» **Data**
# # # # # # #
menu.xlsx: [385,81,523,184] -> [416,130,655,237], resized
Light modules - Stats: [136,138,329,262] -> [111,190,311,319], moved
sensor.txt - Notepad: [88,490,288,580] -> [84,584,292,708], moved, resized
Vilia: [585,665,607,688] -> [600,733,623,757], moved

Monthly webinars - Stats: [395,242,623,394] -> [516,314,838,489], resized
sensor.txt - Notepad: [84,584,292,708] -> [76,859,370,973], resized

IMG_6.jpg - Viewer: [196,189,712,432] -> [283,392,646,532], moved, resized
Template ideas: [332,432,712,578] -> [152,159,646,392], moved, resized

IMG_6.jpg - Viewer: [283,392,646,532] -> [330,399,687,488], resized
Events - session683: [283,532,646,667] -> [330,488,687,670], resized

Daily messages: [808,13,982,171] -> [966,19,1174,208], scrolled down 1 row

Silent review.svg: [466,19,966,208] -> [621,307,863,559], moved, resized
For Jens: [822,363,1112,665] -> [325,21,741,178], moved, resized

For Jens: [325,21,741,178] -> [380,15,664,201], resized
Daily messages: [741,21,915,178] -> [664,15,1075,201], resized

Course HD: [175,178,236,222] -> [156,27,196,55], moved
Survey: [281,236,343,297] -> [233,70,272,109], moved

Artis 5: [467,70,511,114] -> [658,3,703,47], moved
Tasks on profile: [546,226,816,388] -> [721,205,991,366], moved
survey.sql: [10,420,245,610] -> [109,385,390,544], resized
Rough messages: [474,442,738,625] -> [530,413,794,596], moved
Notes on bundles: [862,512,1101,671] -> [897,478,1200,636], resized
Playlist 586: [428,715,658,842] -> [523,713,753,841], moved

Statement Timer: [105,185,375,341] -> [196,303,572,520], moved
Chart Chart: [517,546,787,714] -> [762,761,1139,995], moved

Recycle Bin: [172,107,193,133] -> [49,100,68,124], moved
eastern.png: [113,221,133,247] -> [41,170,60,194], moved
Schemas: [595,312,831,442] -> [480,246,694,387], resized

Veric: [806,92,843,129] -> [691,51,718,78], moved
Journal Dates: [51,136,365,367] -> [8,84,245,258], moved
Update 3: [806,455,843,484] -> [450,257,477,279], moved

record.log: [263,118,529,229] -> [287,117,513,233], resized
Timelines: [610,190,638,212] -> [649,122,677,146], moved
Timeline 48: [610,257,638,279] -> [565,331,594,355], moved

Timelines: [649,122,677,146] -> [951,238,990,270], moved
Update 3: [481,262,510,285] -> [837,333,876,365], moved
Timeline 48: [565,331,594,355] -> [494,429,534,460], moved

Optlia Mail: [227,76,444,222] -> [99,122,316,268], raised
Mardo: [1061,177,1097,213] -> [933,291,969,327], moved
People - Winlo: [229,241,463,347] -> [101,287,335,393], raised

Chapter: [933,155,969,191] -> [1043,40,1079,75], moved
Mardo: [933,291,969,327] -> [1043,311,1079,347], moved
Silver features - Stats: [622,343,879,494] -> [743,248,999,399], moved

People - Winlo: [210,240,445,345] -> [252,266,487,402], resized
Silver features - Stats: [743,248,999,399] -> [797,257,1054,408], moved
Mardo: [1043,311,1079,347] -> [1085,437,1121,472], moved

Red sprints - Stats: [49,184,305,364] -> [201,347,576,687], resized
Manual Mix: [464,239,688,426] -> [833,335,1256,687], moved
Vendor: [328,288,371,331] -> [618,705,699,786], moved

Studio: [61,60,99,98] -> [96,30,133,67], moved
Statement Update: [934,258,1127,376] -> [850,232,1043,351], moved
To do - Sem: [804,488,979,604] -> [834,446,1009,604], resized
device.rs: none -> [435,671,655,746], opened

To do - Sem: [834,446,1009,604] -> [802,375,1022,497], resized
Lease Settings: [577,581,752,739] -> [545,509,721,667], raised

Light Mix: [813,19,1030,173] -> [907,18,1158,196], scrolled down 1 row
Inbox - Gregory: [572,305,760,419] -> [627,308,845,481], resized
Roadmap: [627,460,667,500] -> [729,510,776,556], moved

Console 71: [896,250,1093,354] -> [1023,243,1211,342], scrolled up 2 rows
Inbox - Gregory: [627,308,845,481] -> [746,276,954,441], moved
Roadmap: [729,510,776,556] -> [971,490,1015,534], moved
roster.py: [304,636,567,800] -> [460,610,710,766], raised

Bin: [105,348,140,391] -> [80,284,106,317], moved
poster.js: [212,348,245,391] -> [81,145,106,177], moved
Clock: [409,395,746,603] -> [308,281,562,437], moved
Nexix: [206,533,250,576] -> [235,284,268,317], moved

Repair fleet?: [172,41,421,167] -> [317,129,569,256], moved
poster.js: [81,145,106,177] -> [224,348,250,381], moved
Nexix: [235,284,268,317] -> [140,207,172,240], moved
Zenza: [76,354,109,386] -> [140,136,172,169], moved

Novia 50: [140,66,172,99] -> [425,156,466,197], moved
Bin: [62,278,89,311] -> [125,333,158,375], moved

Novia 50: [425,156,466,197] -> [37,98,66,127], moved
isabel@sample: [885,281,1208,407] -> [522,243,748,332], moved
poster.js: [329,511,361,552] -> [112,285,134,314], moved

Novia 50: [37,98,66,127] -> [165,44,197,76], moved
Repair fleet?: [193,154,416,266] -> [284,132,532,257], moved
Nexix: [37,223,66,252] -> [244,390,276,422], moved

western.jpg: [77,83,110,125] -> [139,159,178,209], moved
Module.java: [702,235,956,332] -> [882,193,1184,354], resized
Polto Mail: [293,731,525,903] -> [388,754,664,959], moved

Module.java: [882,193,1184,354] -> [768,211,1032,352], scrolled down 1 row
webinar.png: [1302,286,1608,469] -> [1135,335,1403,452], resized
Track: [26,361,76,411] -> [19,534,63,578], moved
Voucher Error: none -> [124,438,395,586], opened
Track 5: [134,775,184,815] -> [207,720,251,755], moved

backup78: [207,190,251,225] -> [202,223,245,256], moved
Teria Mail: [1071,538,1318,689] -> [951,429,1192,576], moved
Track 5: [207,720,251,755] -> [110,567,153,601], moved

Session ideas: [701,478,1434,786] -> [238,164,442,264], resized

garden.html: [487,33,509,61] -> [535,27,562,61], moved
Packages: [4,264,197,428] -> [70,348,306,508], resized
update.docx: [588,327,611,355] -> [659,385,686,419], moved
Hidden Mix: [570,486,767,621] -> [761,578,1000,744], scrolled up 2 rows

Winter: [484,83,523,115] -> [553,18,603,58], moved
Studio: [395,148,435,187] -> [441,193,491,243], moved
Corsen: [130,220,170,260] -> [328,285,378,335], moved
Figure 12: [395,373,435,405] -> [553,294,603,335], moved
# # # # # # #
» **Problem to work on**
Repeat all of the records above exactly as they appear.

» **Expected answer**
menu.xlsx: [385,81,523,184] -> [416,130,655,237], resized
Light modules - Stats: [136,138,329,262] -> [111,190,311,319], moved
sensor.txt - Notepad: [88,490,288,580] -> [84,584,292,708], moved, resized
Vilia: [585,665,607,688] -> [600,733,623,757], moved

Monthly webinars - Stats: [395,242,623,394] -> [516,314,838,489], resized
sensor.txt - Notepad: [84,584,292,708] -> [76,859,370,973], resized

IMG_6.jpg - Viewer: [196,189,712,432] -> [283,392,646,532], moved, resized
Template ideas: [332,432,712,578] -> [152,159,646,392], moved, resized

IMG_6.jpg - Viewer: [283,392,646,532] -> [330,399,687,488], resized
Events - session683: [283,532,646,667] -> [330,488,687,670], resized

Daily messages: [808,13,982,171] -> [966,19,1174,208], scrolled down 1 row

Silent review.svg: [466,19,966,208] -> [621,307,863,559], moved, resized
For Jens: [822,363,1112,665] -> [325,21,741,178], moved, resized

For Jens: [325,21,741,178] -> [380,15,664,201], resized
Daily messages: [741,21,915,178] -> [664,15,1075,201], resized

Course HD: [175,178,236,222] -> [156,27,196,55], moved
Survey: [281,236,343,297] -> [233,70,272,109], moved

Artis 5: [467,70,511,114] -> [658,3,703,47], moved
Tasks on profile: [546,226,816,388] -> [721,205,991,366], moved
survey.sql: [10,420,245,610] -> [109,385,390,544], resized
Rough messages: [474,442,738,625] -> [530,413,794,596], moved
Notes on bundles: [862,512,1101,671] -> [897,478,1200,636], resized
Playlist 586: [428,715,658,842] -> [523,713,753,841], moved

Statement Timer: [105,185,375,341] -> [196,303,572,520], moved
Chart Chart: [517,546,787,714] -> [762,761,1139,995], moved

Recycle Bin: [172,107,193,133] -> [49,100,68,124], moved
eastern.png: [113,221,133,247] -> [41,170,60,194], moved
Schemas: [595,312,831,442] -> [480,246,694,387], resized

Veric: [806,92,843,129] -> [691,51,718,78], moved
Journal Dates: [51,136,365,367] -> [8,84,245,258], moved
Update 3: [806,455,843,484] -> [450,257,477,279], moved

record.log: [263,118,529,229] -> [287,117,513,233], resized
Timelines: [610,190,638,212] -> [649,122,677,146], moved
Timeline 48: [610,257,638,279] -> [565,331,594,355], moved

Timelines: [649,122,677,146] -> [951,238,990,270], moved
Update 3: [481,262,510,285] -> [837,333,876,365], moved
Timeline 48: [565,331,594,355] -> [494,429,534,460], moved

Optlia Mail: [227,76,444,222] -> [99,122,316,268], raised
Mardo: [1061,177,1097,213] -> [933,291,969,327], moved
People - Winlo: [229,241,463,347] -> [101,287,335,393], raised

Chapter: [933,155,969,191] -> [1043,40,1079,75], moved
Mardo: [933,291,969,327] -> [1043,311,1079,347], moved
Silver features - Stats: [622,343,879,494] -> [743,248,999,399], moved

People - Winlo: [210,240,445,345] -> [252,266,487,402], resized
Silver features - Stats: [743,248,999,399] -> [797,257,1054,408], moved
Mardo: [1043,311,1079,347] -> [1085,437,1121,472], moved

Red sprints - Stats: [49,184,305,364] -> [201,347,576,687], resized
Manual Mix: [464,239,688,426] -> [833,335,1256,687], moved
Vendor: [328,288,371,331] -> [618,705,699,786], moved

Studio: [61,60,99,98] -> [96,30,133,67], moved
Statement Update: [934,258,1127,376] -> [850,232,1043,351], moved
To do - Sem: [804,488,979,604] -> [834,446,1009,604], resized
device.rs: none -> [435,671,655,746], opened

To do - Sem: [834,446,1009,604] -> [802,375,1022,497], resized
Lease Settings: [577,581,752,739] -> [545,509,721,667], raised

Light Mix: [813,19,1030,173] -> [907,18,1158,196], scrolled down 1 row
Inbox - Gregory: [572,305,760,419] -> [627,308,845,481], resized
Roadmap: [627,460,667,500] -> [729,510,776,556], moved

Console 71: [896,250,1093,354] -> [1023,243,1211,342], scrolled up 2 rows
Inbox - Gregory: [627,308,845,481] -> [746,276,954,441], moved
Roadmap: [729,510,776,556] -> [971,490,1015,534], moved
roster.py: [304,636,567,800] -> [460,610,710,766], raised

Bin: [105,348,140,391] -> [80,284,106,317], moved
poster.js: [212,348,245,391] -> [81,145,106,177], moved
Clock: [409,395,746,603] -> [308,281,562,437], moved
Nexix: [206,533,250,576] -> [235,284,268,317], moved

Repair fleet?: [172,41,421,167] -> [317,129,569,256], moved
poster.js: [81,145,106,177] -> [224,348,250,381], moved
Nexix: [235,284,268,317] -> [140,207,172,240], moved
Zenza: [76,354,109,386] -> [140,136,172,169], moved

Novia 50: [140,66,172,99] -> [425,156,466,197], moved
Bin: [62,278,89,311] -> [125,333,158,375], moved

Novia 50: [425,156,466,197] -> [37,98,66,127], moved
isabel@sample: [885,281,1208,407] -> [522,243,748,332], moved
poster.js: [329,511,361,552] -> [112,285,134,314], moved

Novia 50: [37,98,66,127] -> [165,44,197,76], moved
Repair fleet?: [193,154,416,266] -> [284,132,532,257], moved
Nexix: [37,223,66,252] -> [244,390,276,422], moved

western.jpg: [77,83,110,125] -> [139,159,178,209], moved
Module.java: [702,235,956,332] -> [882,193,1184,354], resized
Polto Mail: [293,731,525,903] -> [388,754,664,959], moved

Module.java: [882,193,1184,354] -> [768,211,1032,352], scrolled down 1 row
webinar.png: [1302,286,1608,469] -> [1135,335,1403,452], resized
Track: [26,361,76,411] -> [19,534,63,578], moved
Voucher Error: none -> [124,438,395,586], opened
Track 5: [134,775,184,815] -> [207,720,251,755], moved

backup78: [207,190,251,225] -> [202,223,245,256], moved
Teria Mail: [1071,538,1318,689] -> [951,429,1192,576], moved
Track 5: [207,720,251,755] -> [110,567,153,601], moved

Session ideas: [701,478,1434,786] -> [238,164,442,264], resized

garden.html: [487,33,509,61] -> [535,27,562,61], moved
Packages: [4,264,197,428] -> [70,348,306,508], resized
update.docx: [588,327,611,355] -> [659,385,686,419], moved
Hidden Mix: [570,486,767,621] -> [761,578,1000,744], scrolled up 2 rows

Winter: [484,83,523,115] -> [553,18,603,58], moved
Studio: [395,148,435,187] -> [441,193,491,243], moved
Corsen: [130,220,170,260] -> [328,285,378,335], moved
Figure 12: [395,373,435,405] -> [553,294,603,335], moved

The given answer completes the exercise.